YOUR OBJECTIVE →
Beginning with the line containing "R16: 33k (LAMP, P5/1) -> 33k (LAMP, VEXT)", give every line again exactly as it is, ending with the last line of the entries.

Data records
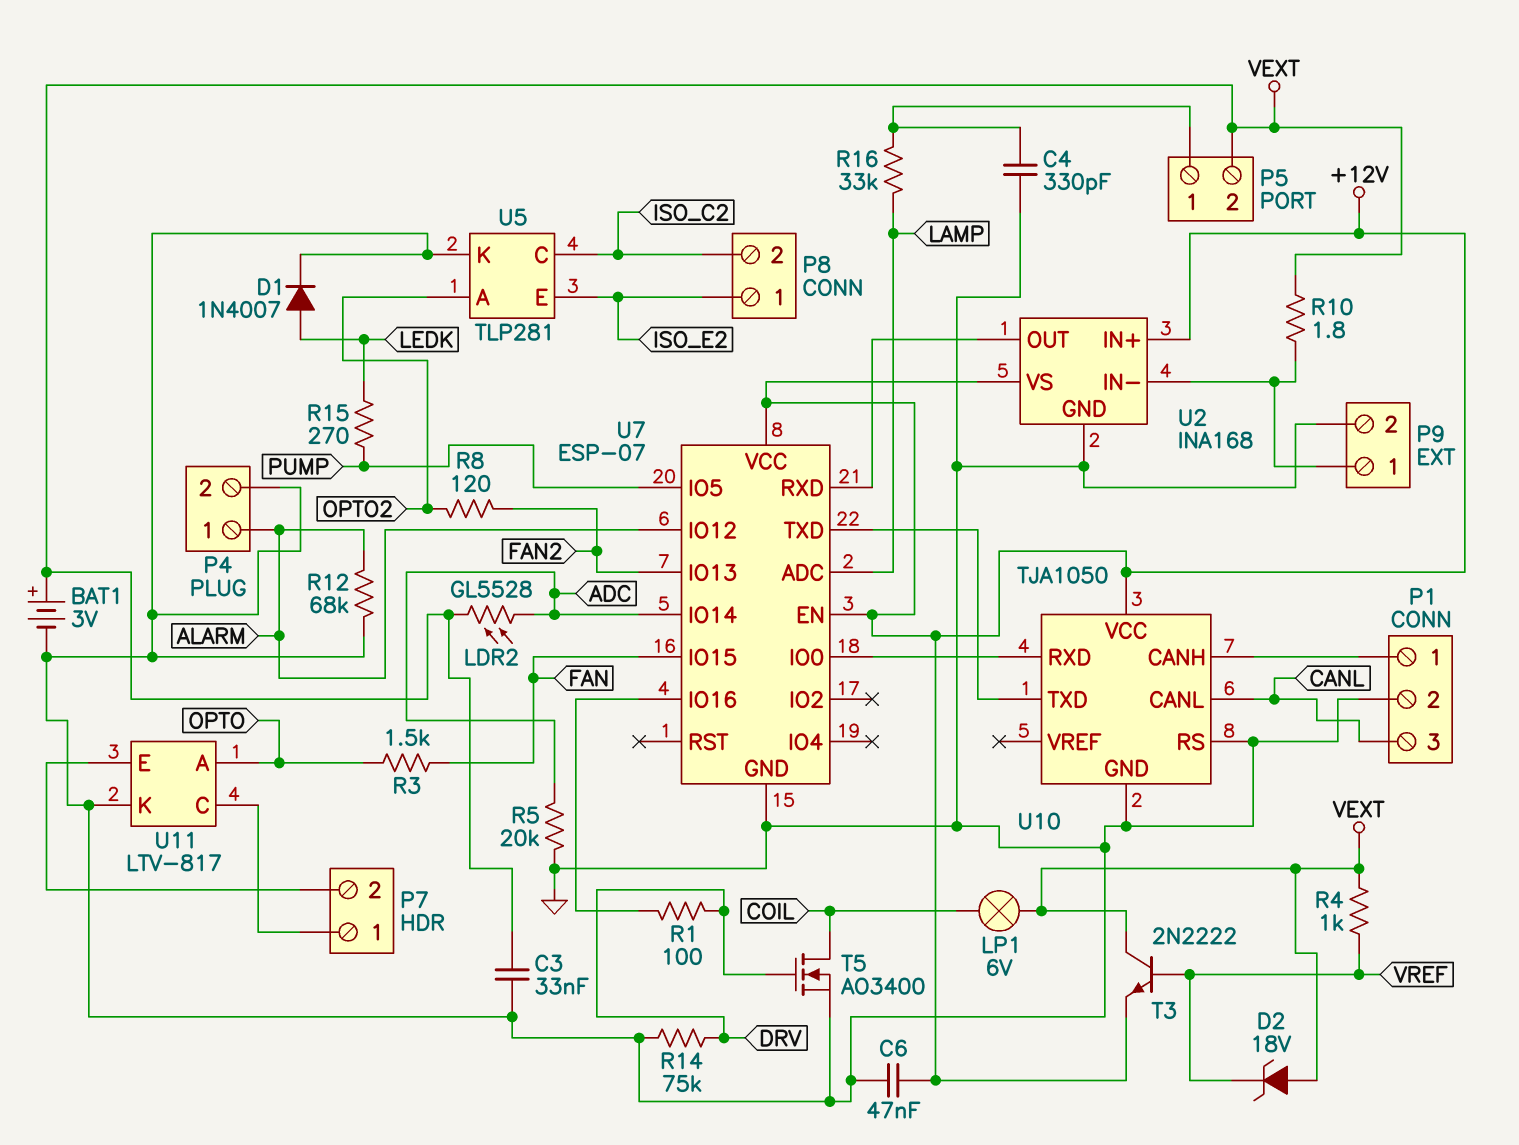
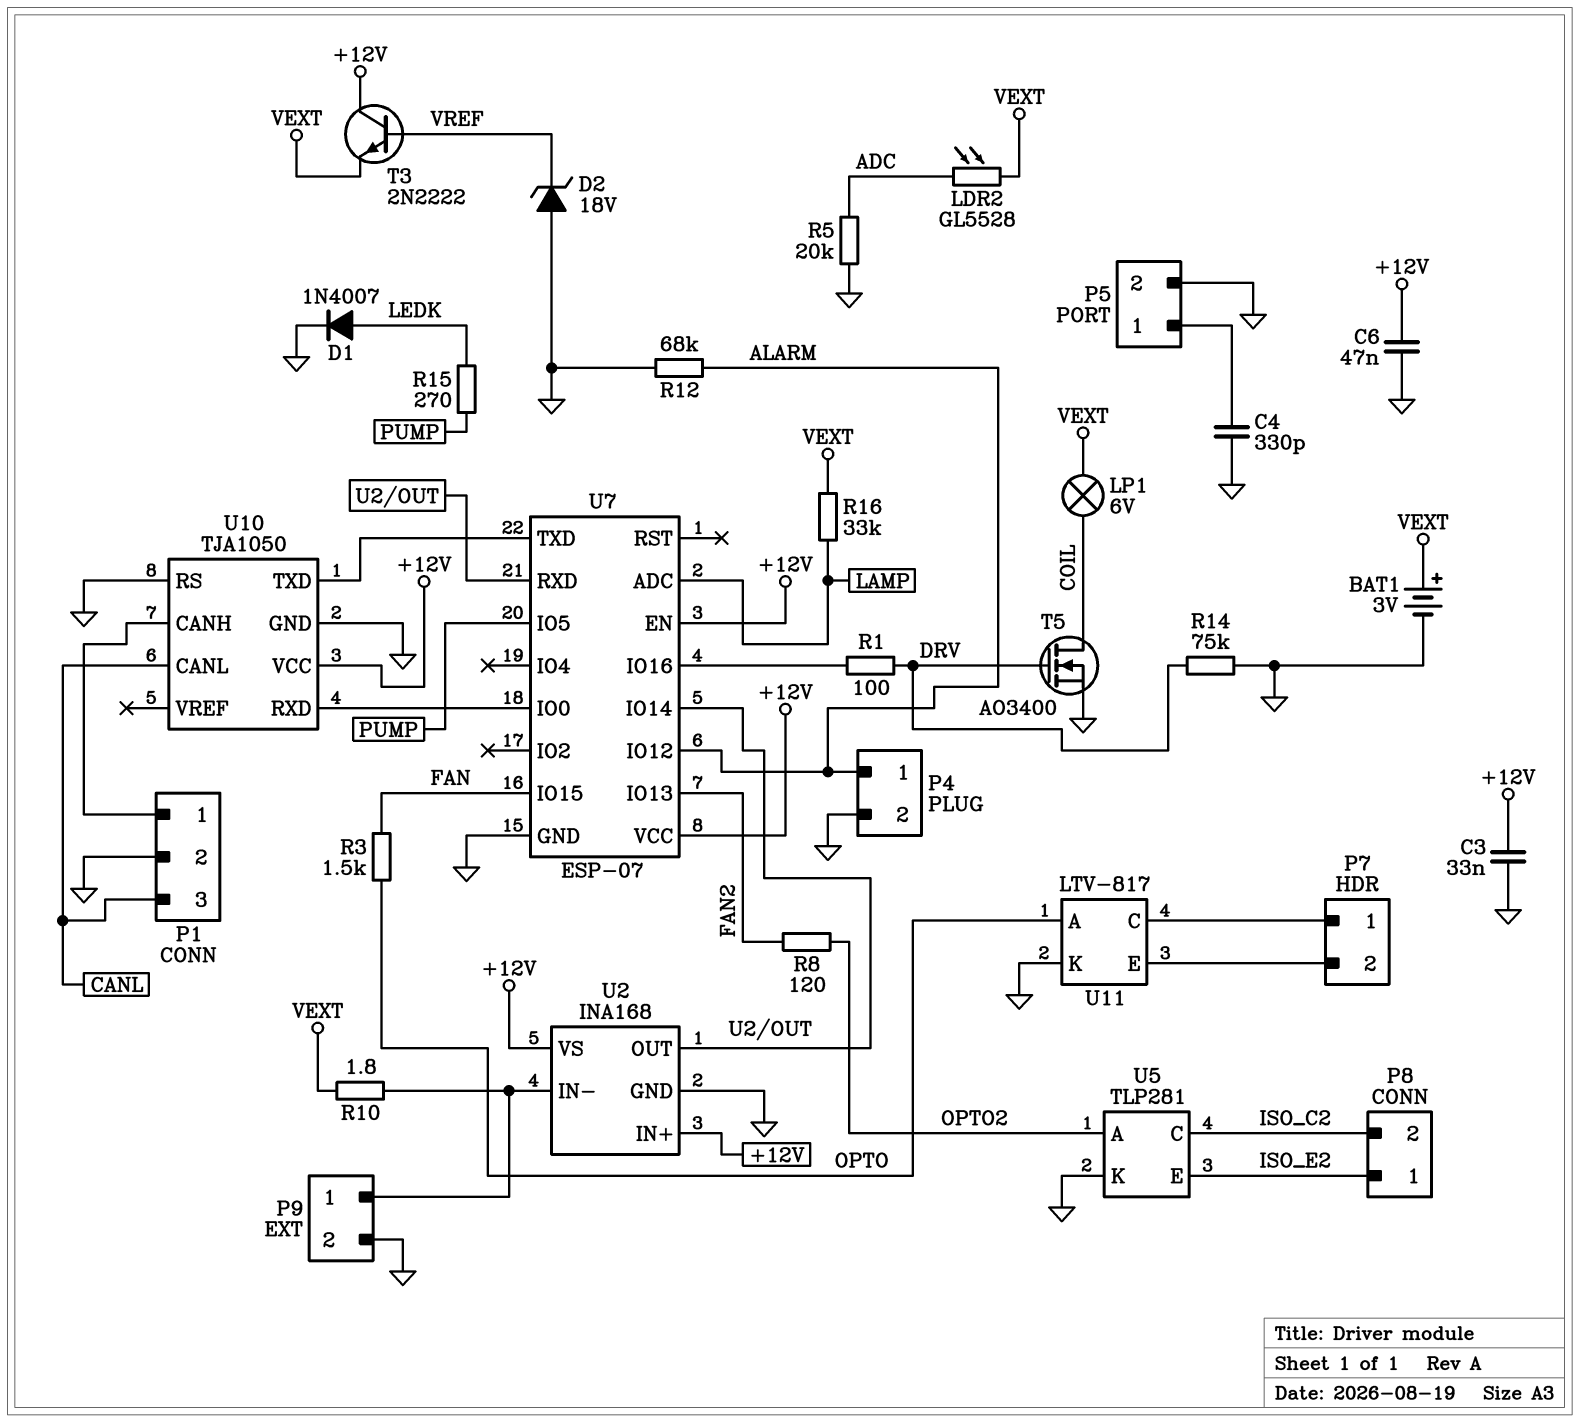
C3: 33nF (GND, VEXT) -> 33nF (+12V, GND)
D2: zener 18V (A VEXT, K VREF) -> zener 18V (A GND, K VREF)
P5 pin 2: VEXT -> GND
R4: 1k (VEXT, VREF) -> none
R16: 33k (LAMP, P5/1) -> 33k (LAMP, VEXT)
T3: NPN 2N2222 (B VREF, C VEXT, E +12V) -> NPN 2N2222 (B VREF, C +12V, E VEXT)
U7 pin IO14: ADC -> U2/OUT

EXERCISE OUTPUT →
R16: 33k (LAMP, P5/1) -> 33k (LAMP, VEXT)
T3: NPN 2N2222 (B VREF, C VEXT, E +12V) -> NPN 2N2222 (B VREF, C +12V, E VEXT)
U7 pin IO14: ADC -> U2/OUT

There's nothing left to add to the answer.